#### [THE PROBLEM]
Include no pictures. Output exactly the lines from the one that contains "brown brick D2:E2" through the final line of the entries.

#### [SUPPLIED INFORMATION]
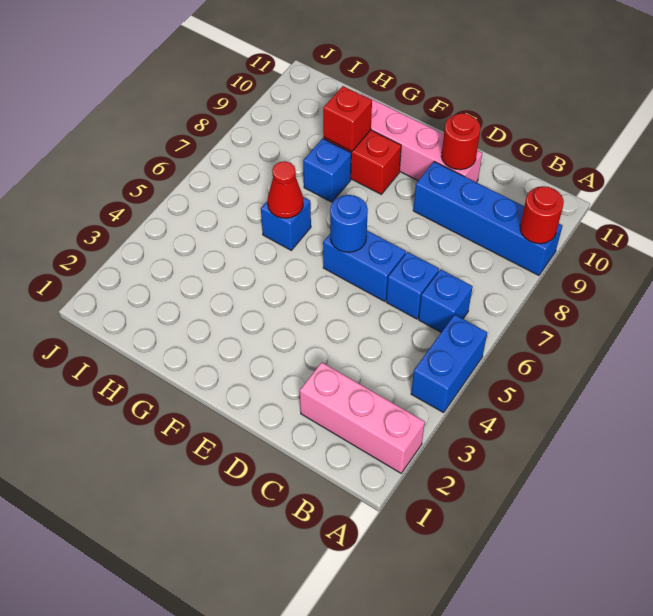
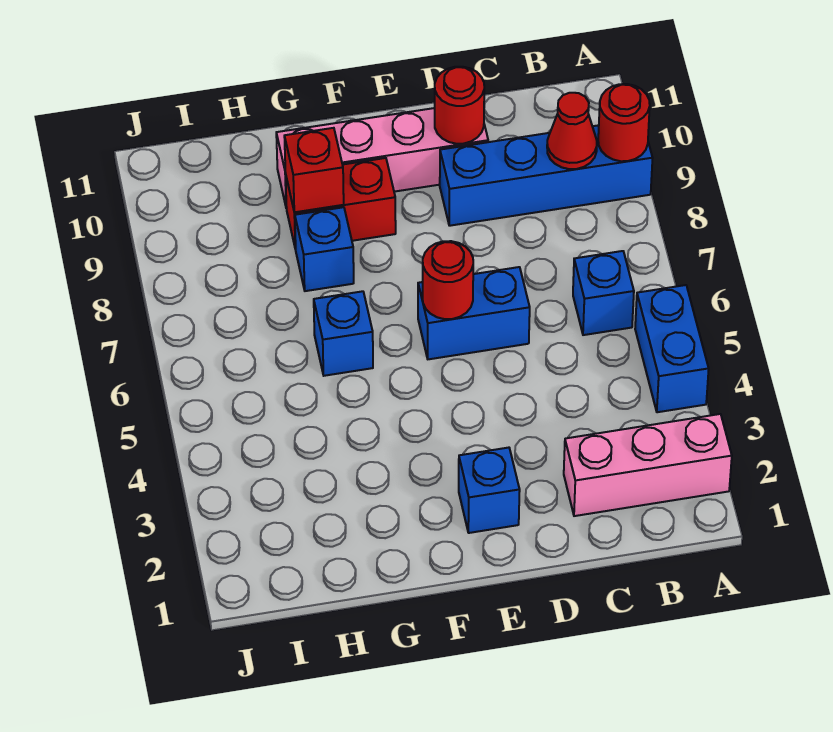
blue brick C6 level 1 -> blue brick E2 level 1
blue round brick E6 level 2 -> red round brick E6 level 2
red cone G6 level 2 -> red cone B9 level 2

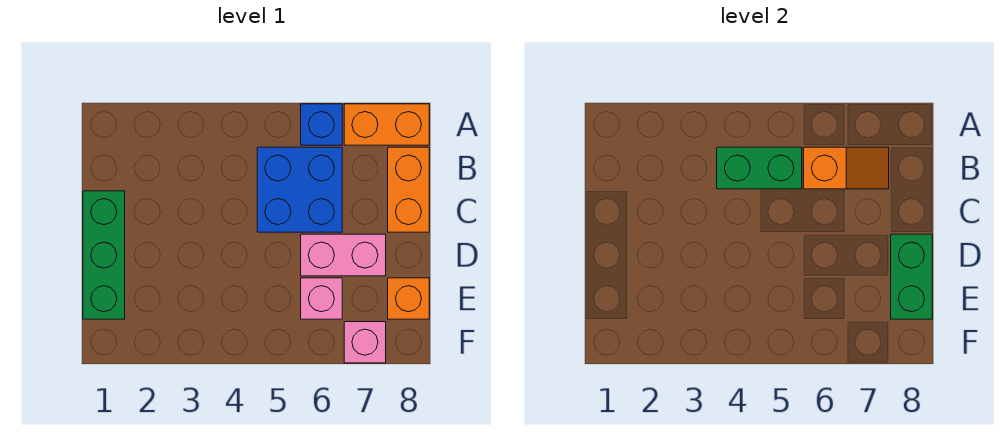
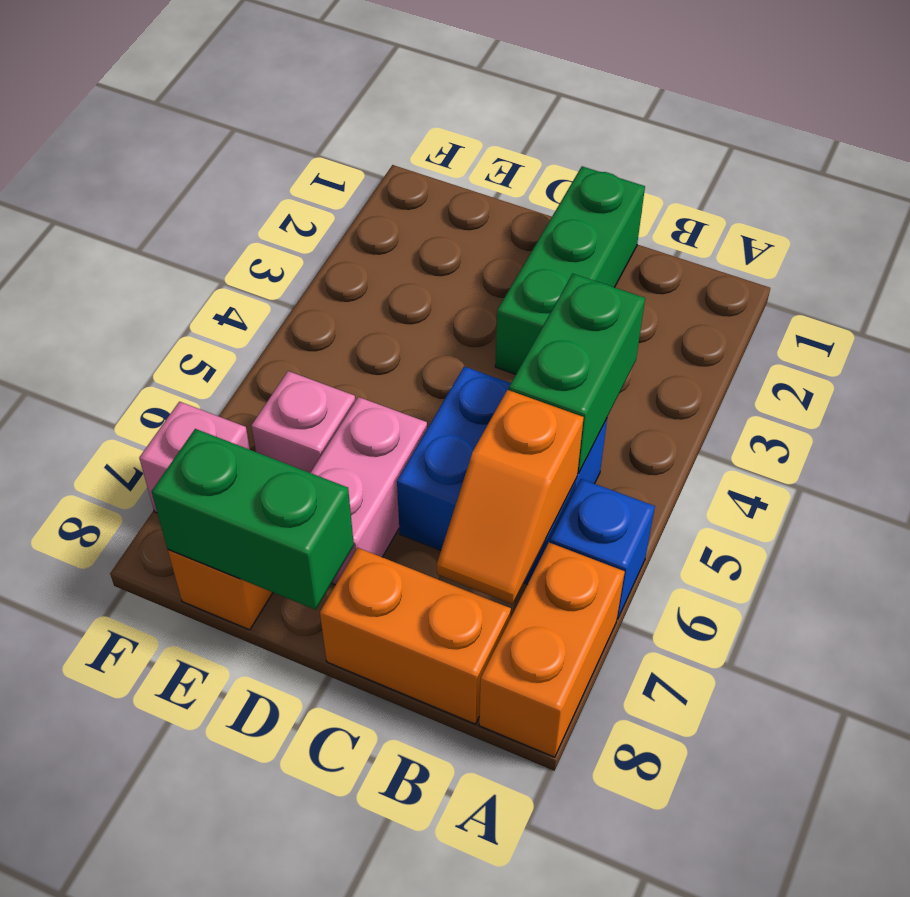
green brick C1:E1 level 1 -> green brick C1:C3 level 1

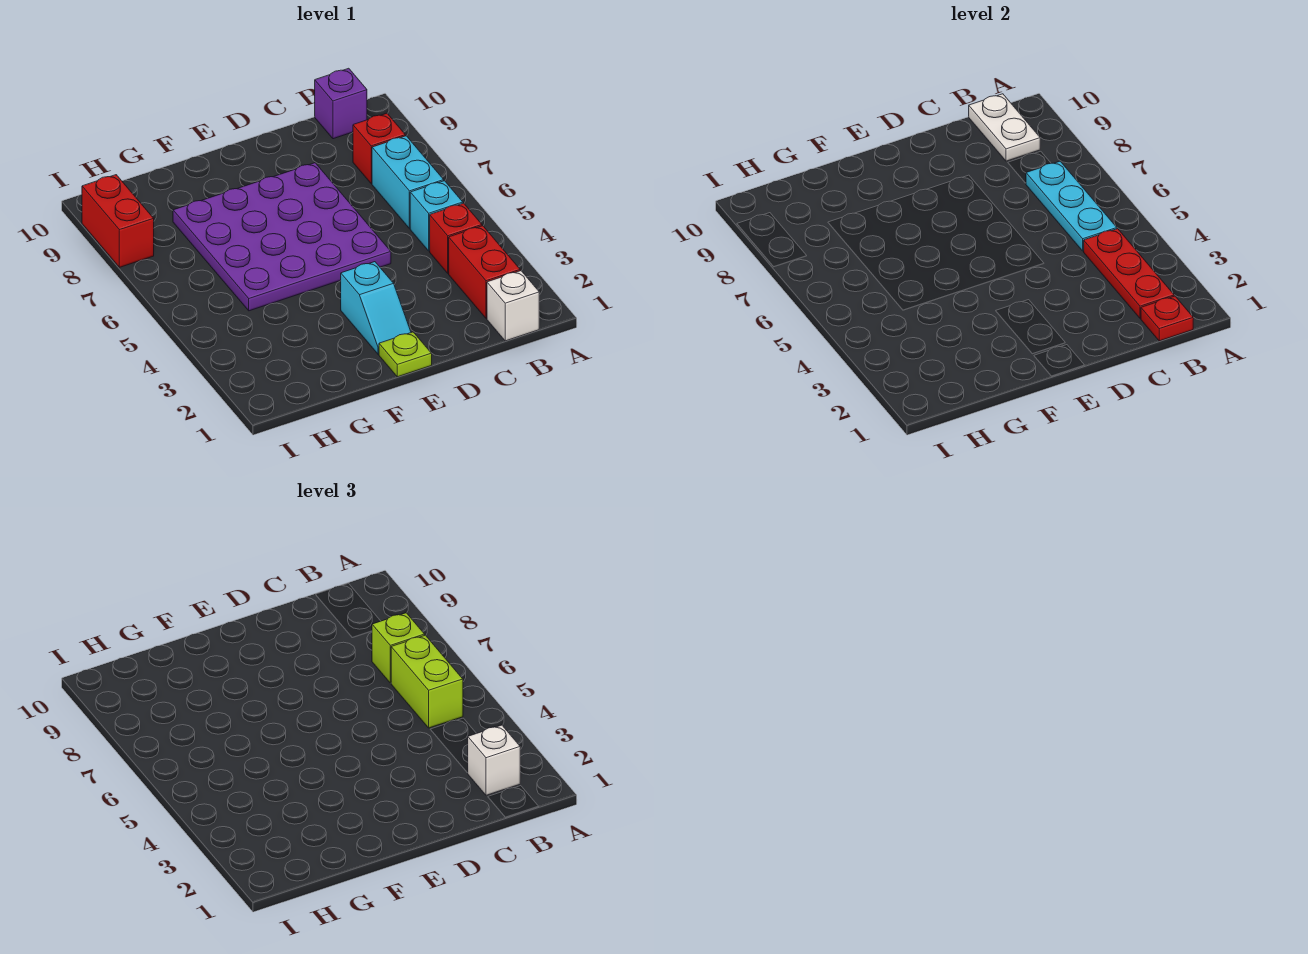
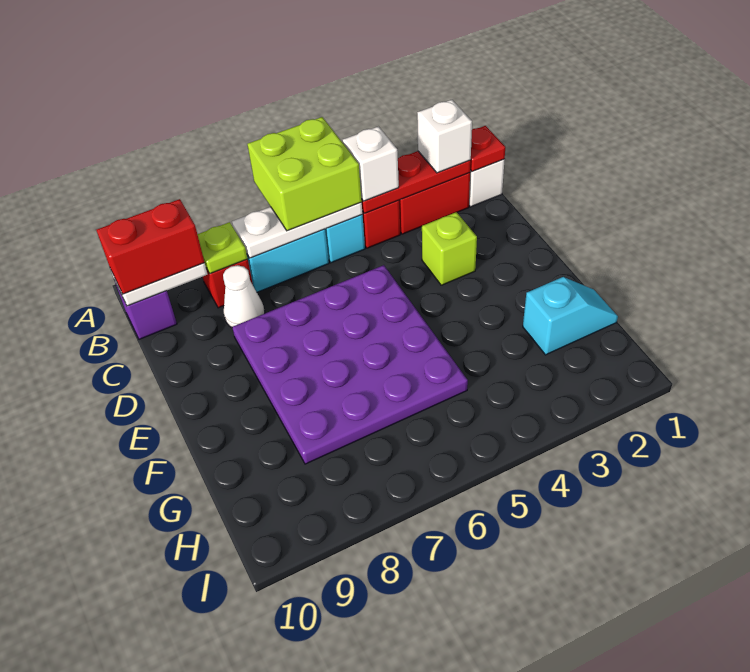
none -> white brick B4 level 3
cyan plate B5:B7 level 2 -> white plate B5:B7 level 2
lime brick B5:B6 level 3 -> lime brick A5:B6 level 3
lime brick B7 level 3 -> lime brick D3 level 1
none -> white cone C8 level 1
lime plate E1 level 1 -> lime plate B8 level 2
cyan slope E2:E3 level 1 top 3 -> cyan slope G1:G2 level 1 top 2
red brick I8:I9 level 1 -> red brick B9:B10 level 3

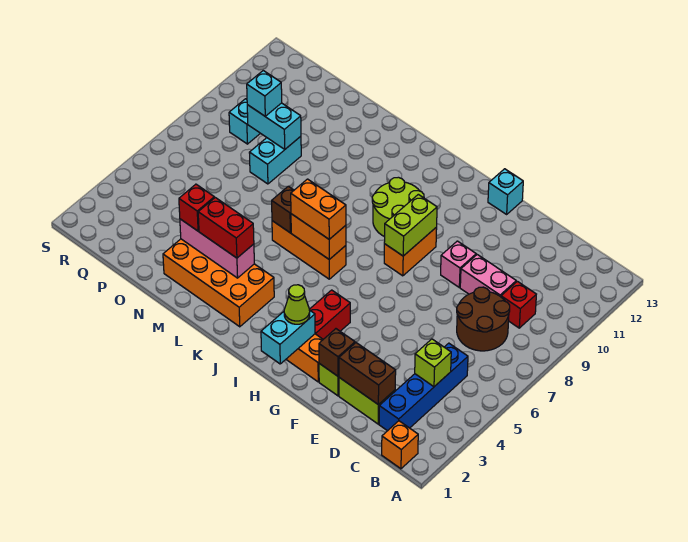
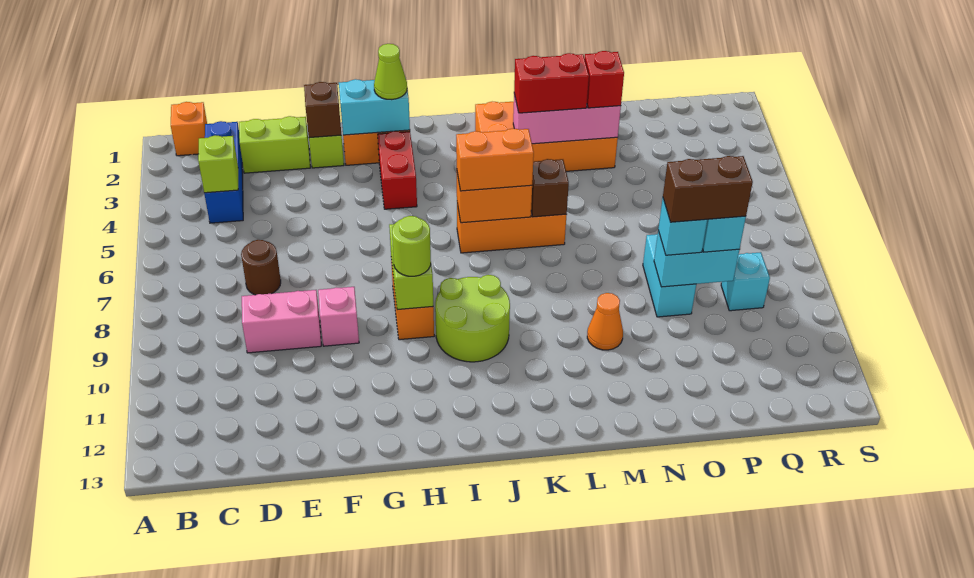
blue brick C2:C5 level 1 -> blue brick C2:C4 level 1
brown round brick C7:D8 level 1 -> brown round brick D7 level 1
red brick C9 level 1 -> none
brown brick D2:E2 level 2 -> brown brick O9:P9 level 4
cyan brick G13 level 1 -> cyan brick O9 level 3
cyan brick H1:H2 level 2 -> cyan brick G2:H2 level 2
none -> lime round brick H9 level 3
none -> orange cone M10 level 1

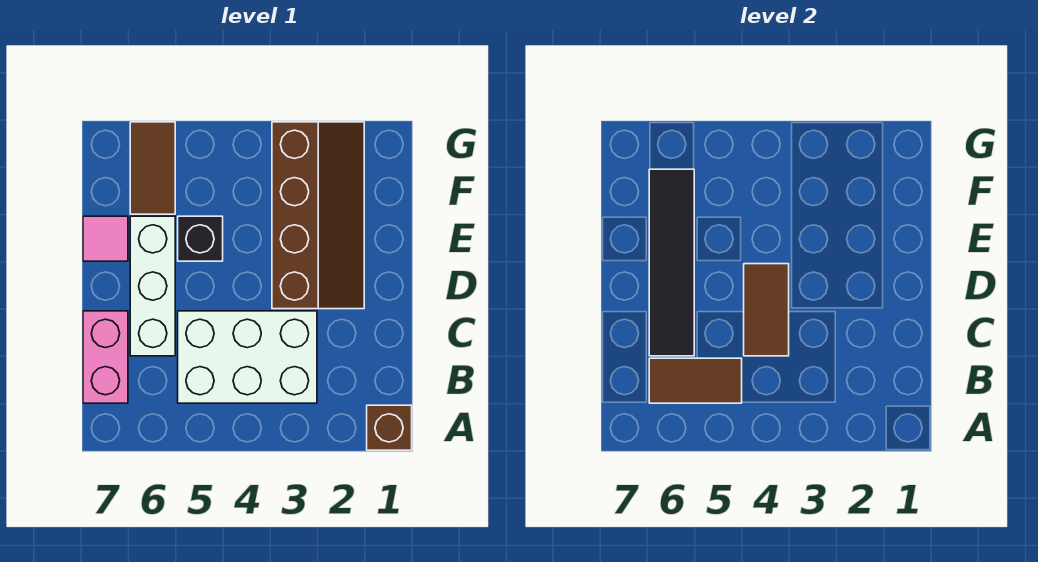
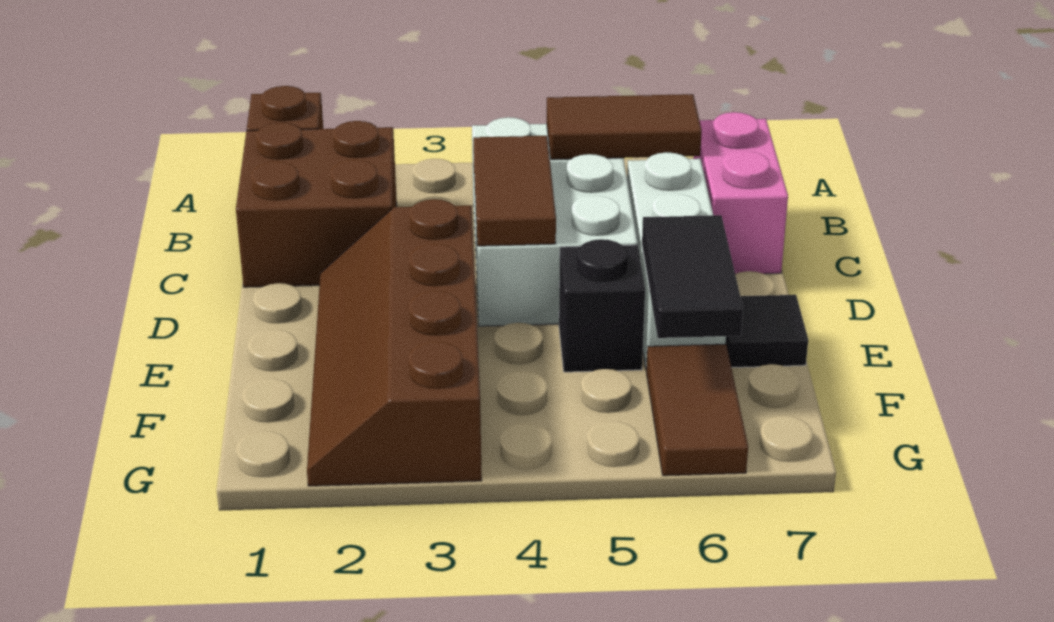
none -> brown brick B1:C2 level 1
white brick B3:C5 level 1 -> white brick B4:D5 level 1
black tile C6:F6 level 2 -> black tile E6:F6 level 2
pink tile E7 level 1 -> black tile E7 level 1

#### [EXERCISE SOLUTION]
brown brick D2:E2 level 2 -> brown brick O9:P9 level 4
cyan brick G13 level 1 -> cyan brick O9 level 3
cyan brick H1:H2 level 2 -> cyan brick G2:H2 level 2
none -> lime round brick H9 level 3
none -> orange cone M10 level 1

none -> brown brick B1:C2 level 1
white brick B3:C5 level 1 -> white brick B4:D5 level 1
black tile C6:F6 level 2 -> black tile E6:F6 level 2
pink tile E7 level 1 -> black tile E7 level 1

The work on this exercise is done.